### WHAT IS EXPECTED
Look below for the line with "GAS pin DO: D7 -> D3" and the line with "SOIL2 pin AO: D2 -> A0"; repeat exactly those two lines and all lines between them, but no pictures.
☆ ☆ ☆
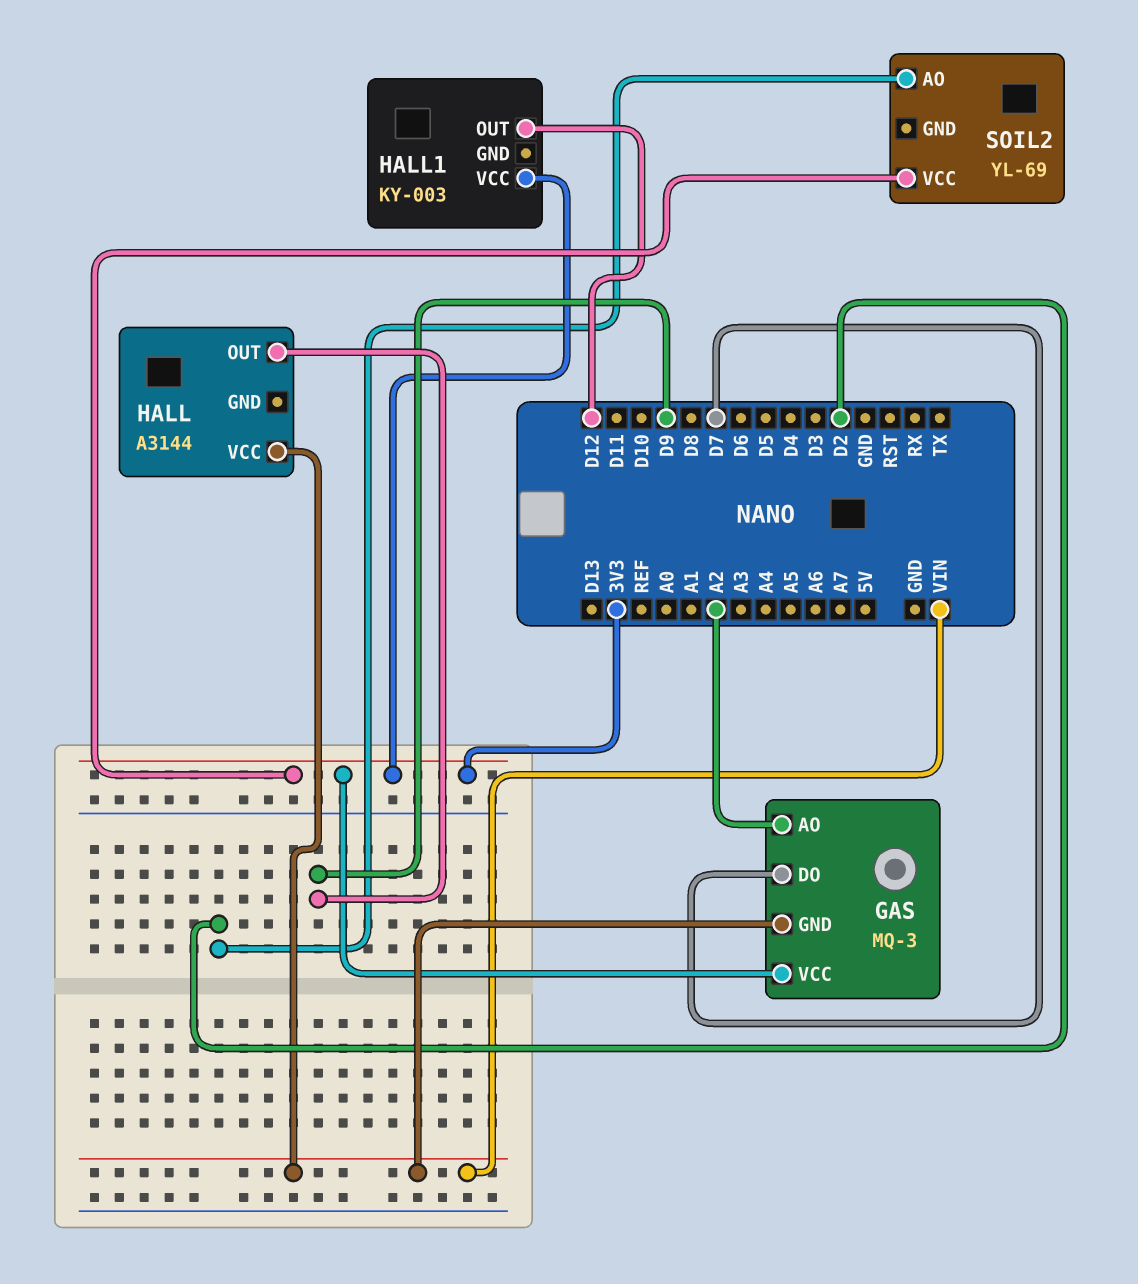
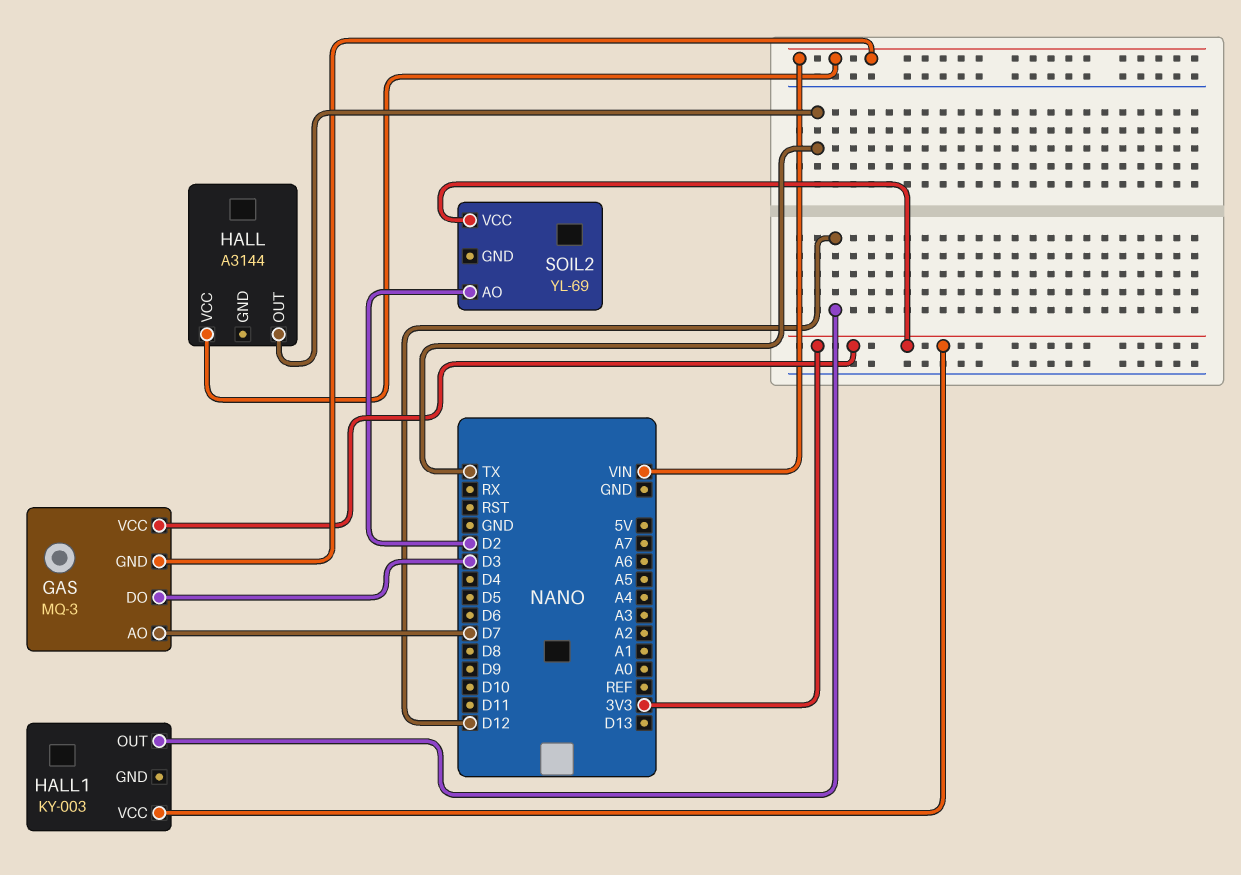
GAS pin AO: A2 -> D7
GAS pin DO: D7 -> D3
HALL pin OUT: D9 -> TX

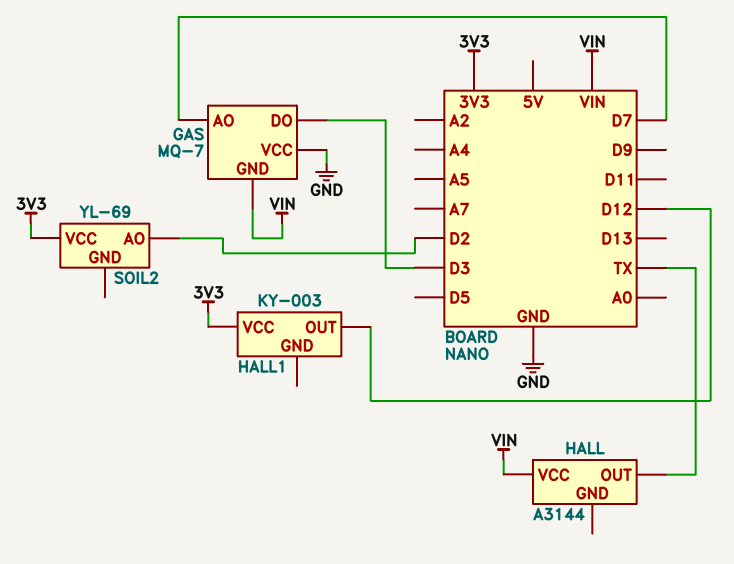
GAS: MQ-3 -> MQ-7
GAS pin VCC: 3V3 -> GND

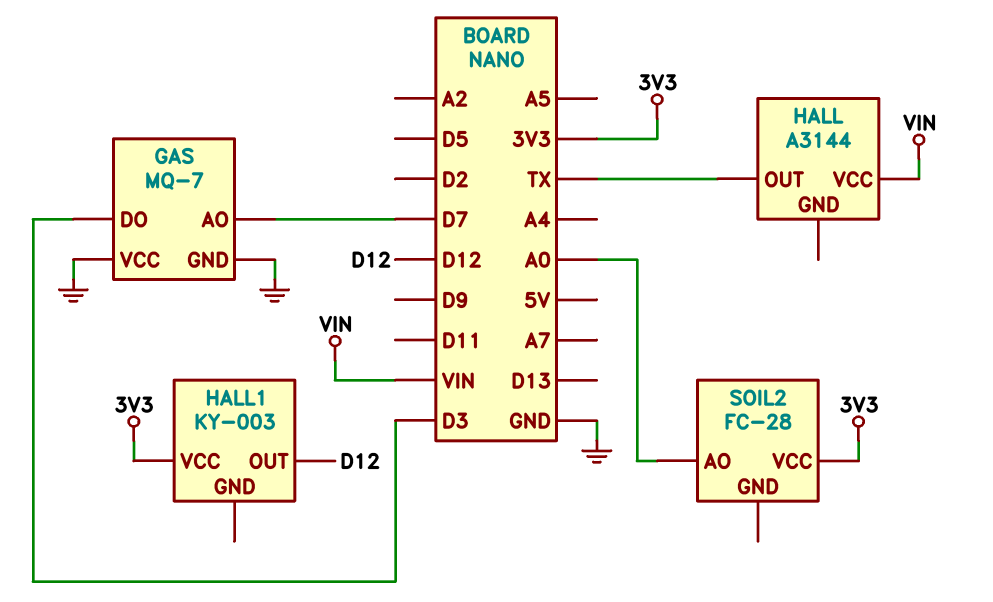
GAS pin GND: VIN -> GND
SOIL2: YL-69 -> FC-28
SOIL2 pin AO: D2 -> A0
☆ ☆ ☆
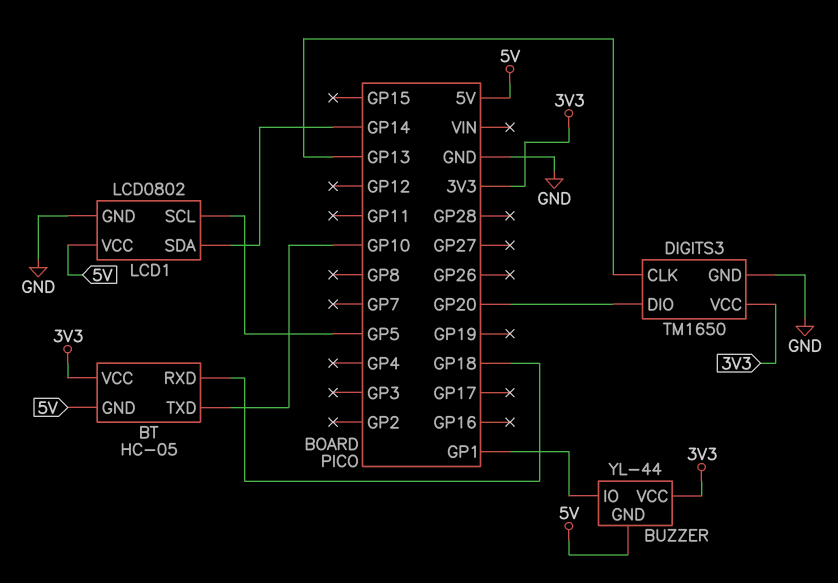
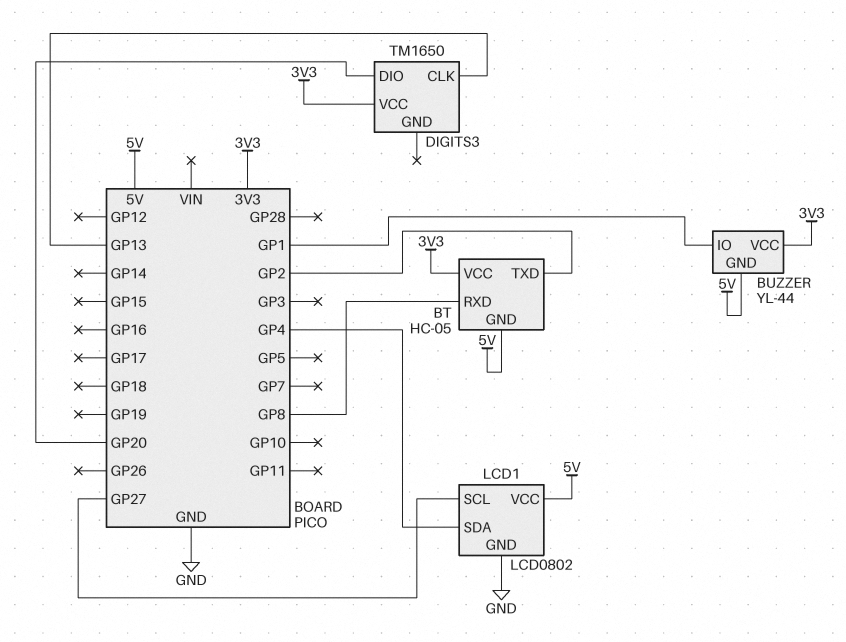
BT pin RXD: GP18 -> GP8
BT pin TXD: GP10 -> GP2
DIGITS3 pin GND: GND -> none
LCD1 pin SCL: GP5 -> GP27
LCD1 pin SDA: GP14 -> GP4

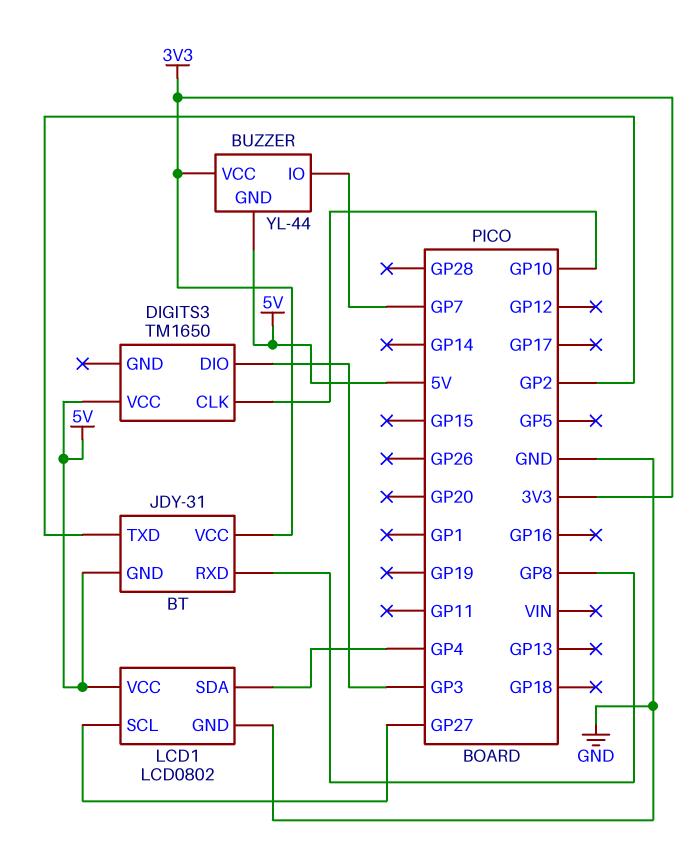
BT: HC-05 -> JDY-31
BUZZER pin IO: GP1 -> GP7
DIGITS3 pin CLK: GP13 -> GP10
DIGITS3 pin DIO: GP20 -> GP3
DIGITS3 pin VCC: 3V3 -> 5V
☆ ☆ ☆
### EXPECTED ANSWER
GAS pin DO: D7 -> D3
HALL pin OUT: D9 -> TX

GAS: MQ-3 -> MQ-7
GAS pin VCC: 3V3 -> GND

GAS pin GND: VIN -> GND
SOIL2: YL-69 -> FC-28
SOIL2 pin AO: D2 -> A0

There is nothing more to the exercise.